▸ Aim of the exercise: Below, locate the line that contains "STEPPER1 pin IN2: GP19 -> 5V". Repeat exactly from that line to the line that contains "STEPPER1 pin IN4: GP7 -> GP27", inclusive, leaving out the pictures.

▸ Data section:
########

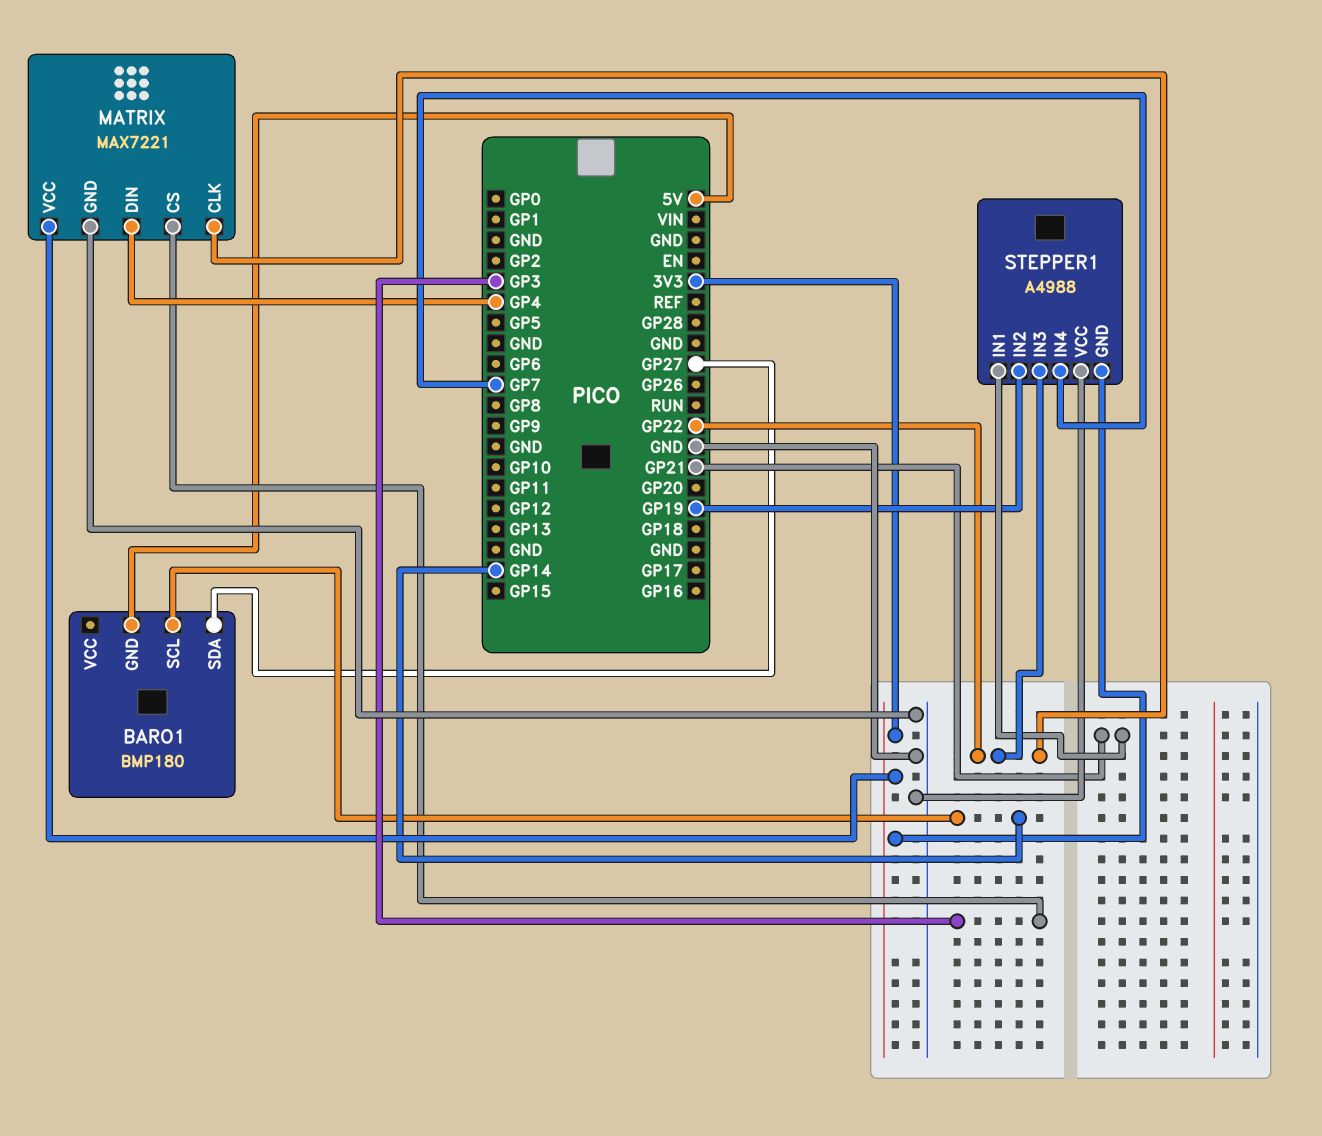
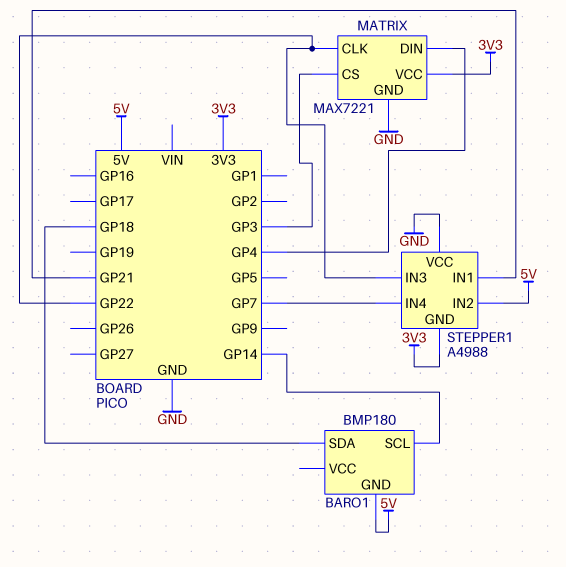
BARO1 pin SDA: GP27 -> GP18
STEPPER1 pin IN2: GP19 -> 5V

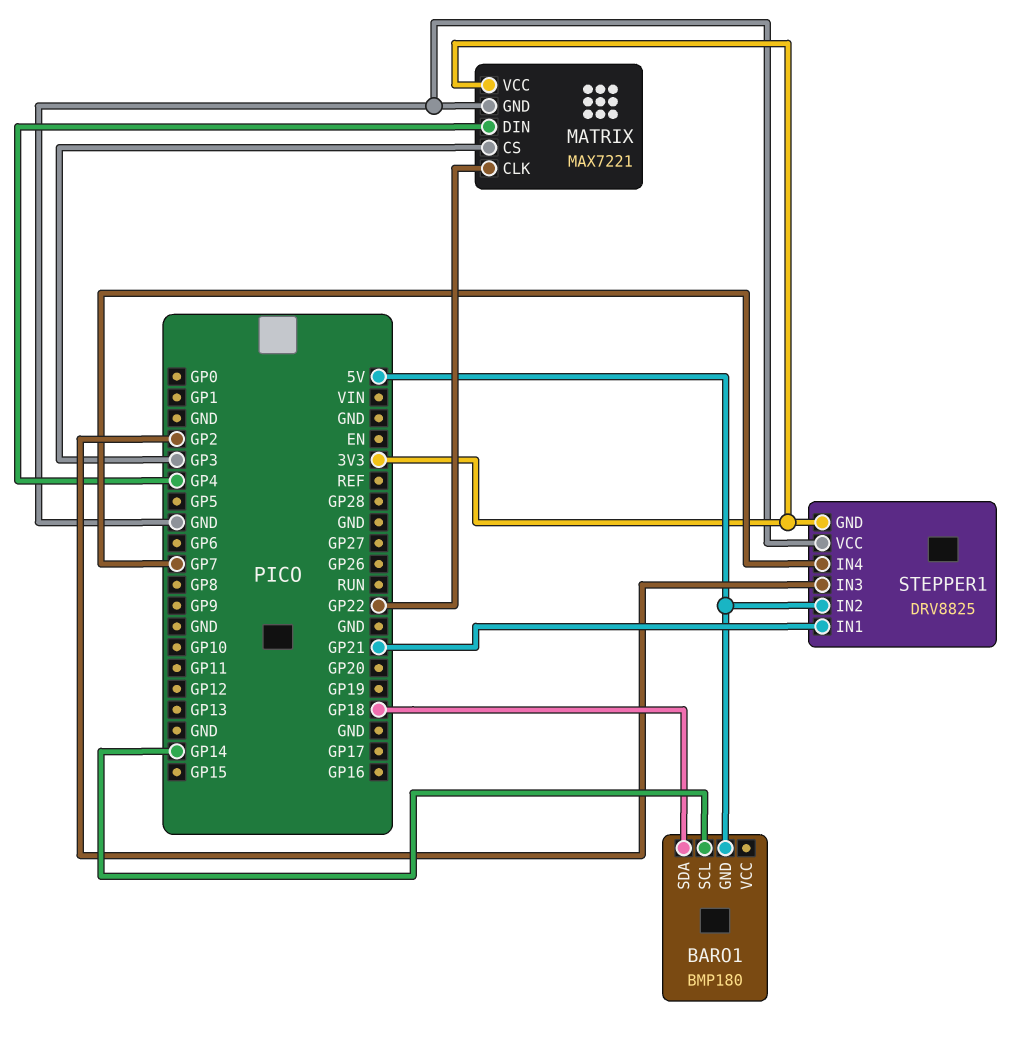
STEPPER1: A4988 -> DRV8825
STEPPER1 pin IN3: GP22 -> GP2

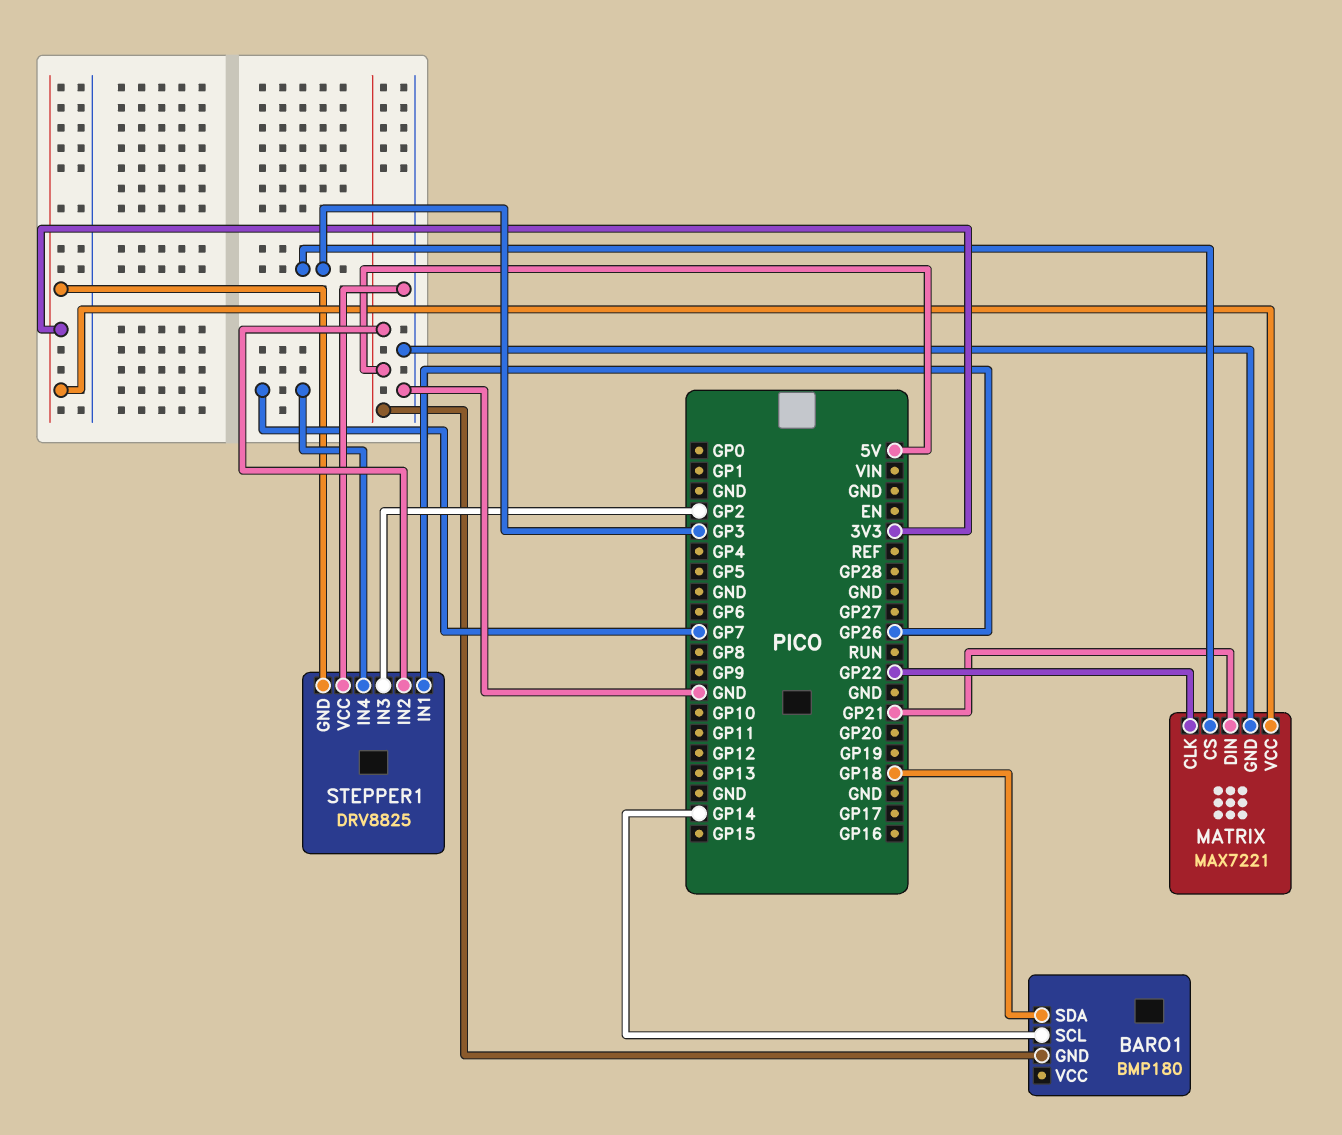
MATRIX pin DIN: GP4 -> GP21
STEPPER1 pin IN1: GP21 -> GP26

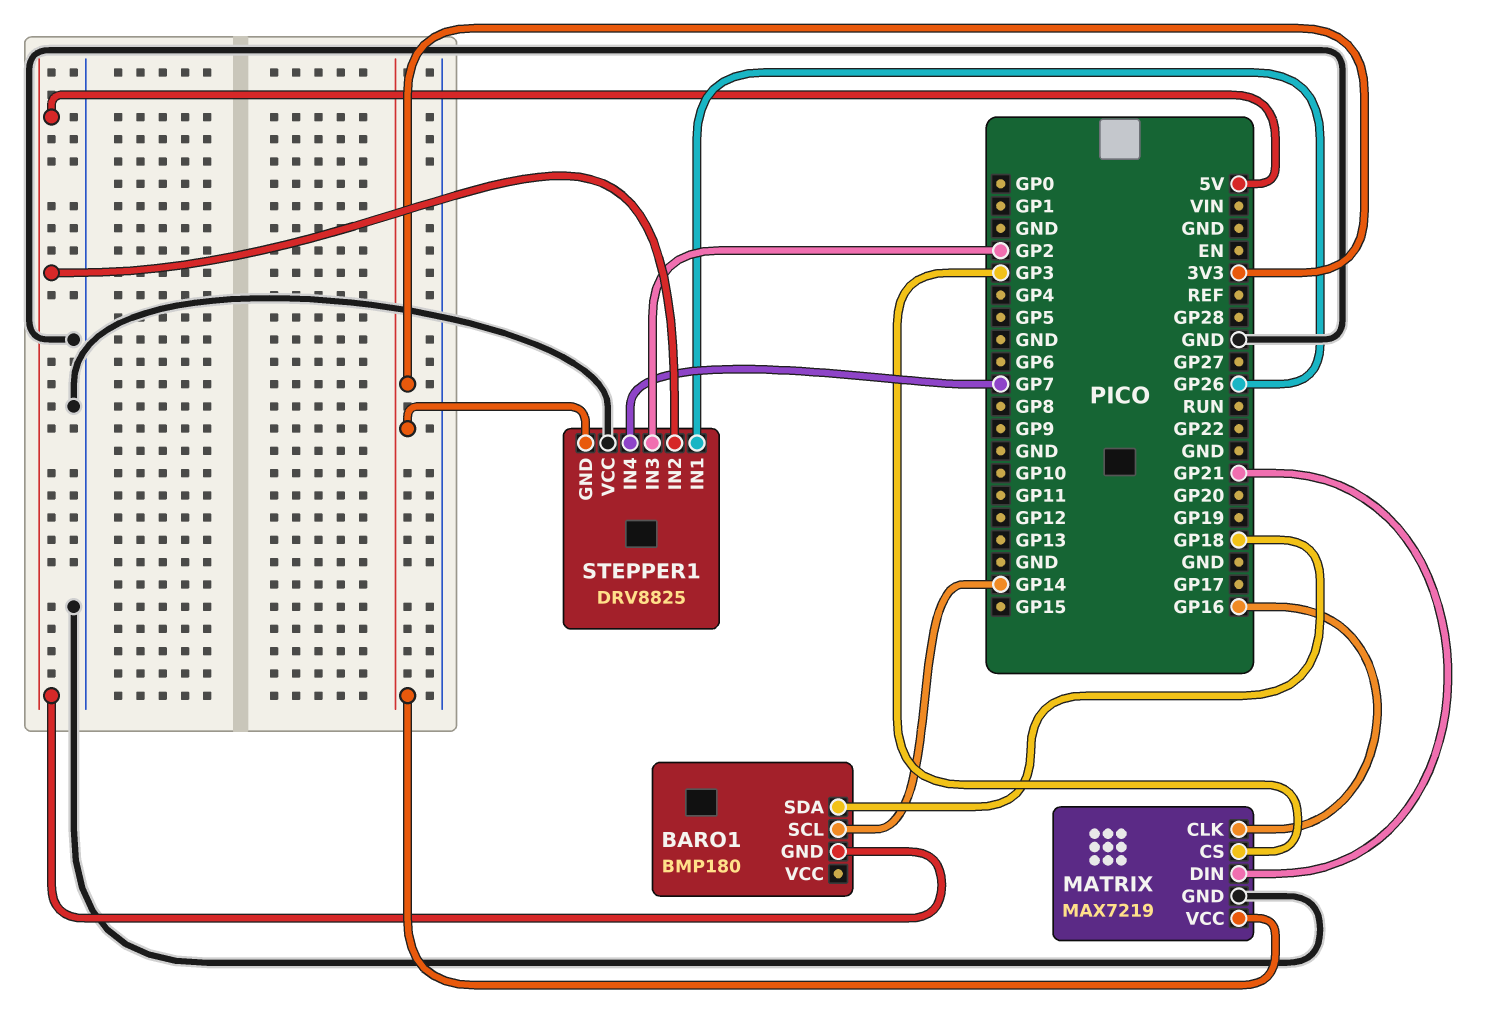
MATRIX: MAX7221 -> MAX7219
MATRIX pin CLK: GP22 -> GP16

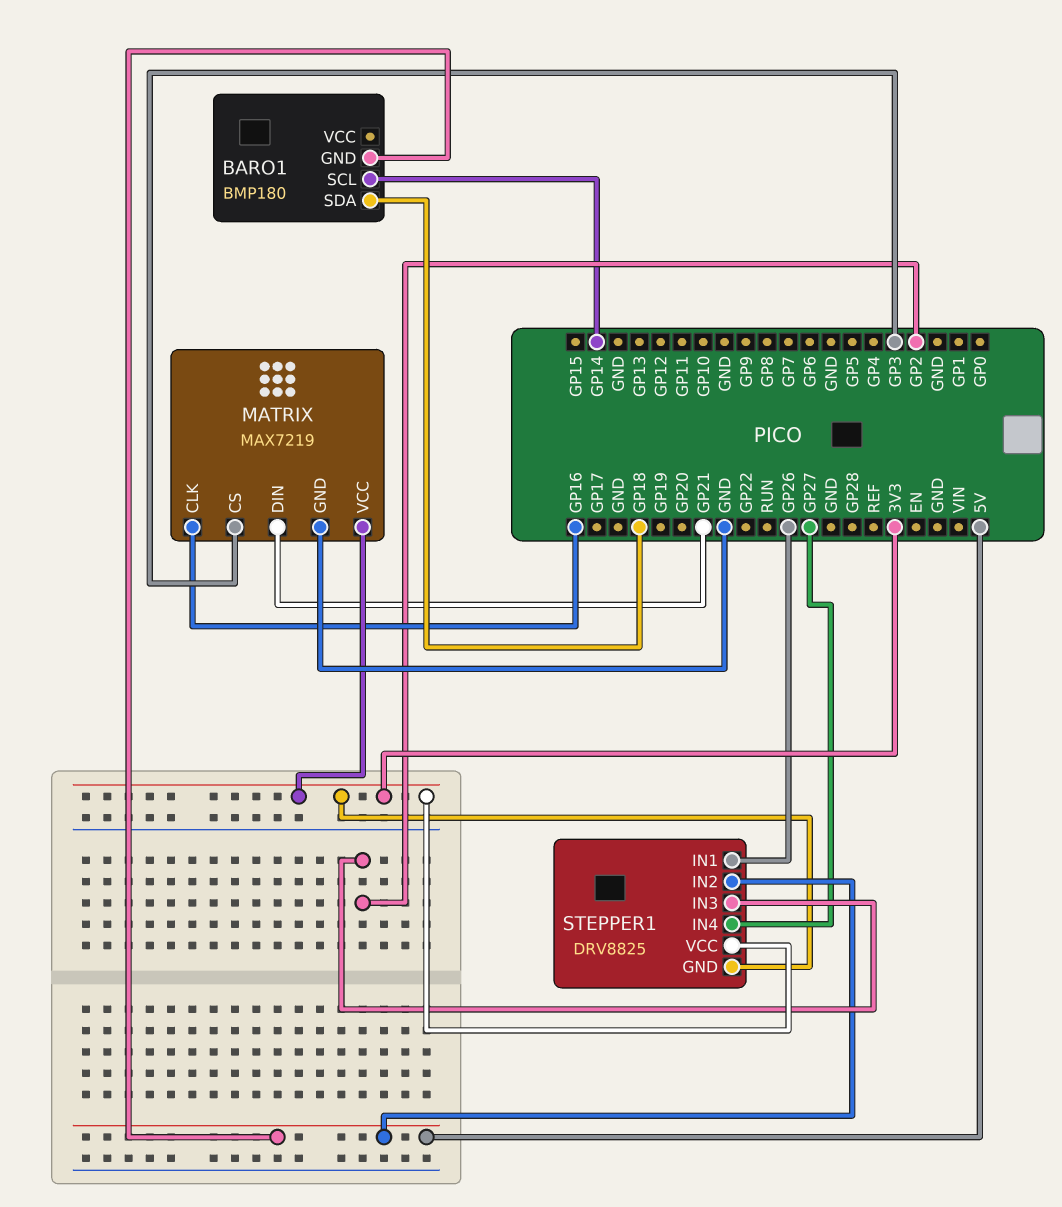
STEPPER1 pin IN4: GP7 -> GP27
STEPPER1 pin VCC: GND -> 3V3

########

▸ Exercise solution:
STEPPER1 pin IN2: GP19 -> 5V

STEPPER1: A4988 -> DRV8825
STEPPER1 pin IN3: GP22 -> GP2

MATRIX pin DIN: GP4 -> GP21
STEPPER1 pin IN1: GP21 -> GP26

MATRIX: MAX7221 -> MAX7219
MATRIX pin CLK: GP22 -> GP16

STEPPER1 pin IN4: GP7 -> GP27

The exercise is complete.